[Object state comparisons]
┄┄┄┄┄┄
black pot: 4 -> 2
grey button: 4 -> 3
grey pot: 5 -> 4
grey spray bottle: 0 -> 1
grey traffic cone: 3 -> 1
┄┄┄┄┄┄
YOUR INSTRUCTIONS - Beginning with the line that contains "grey button: 4 -> 3", return every line through the end of the data above, exactly as written.

ANSWER TO THE PROBLEM -
grey button: 4 -> 3
grey pot: 5 -> 4
grey spray bottle: 0 -> 1
grey traffic cone: 3 -> 1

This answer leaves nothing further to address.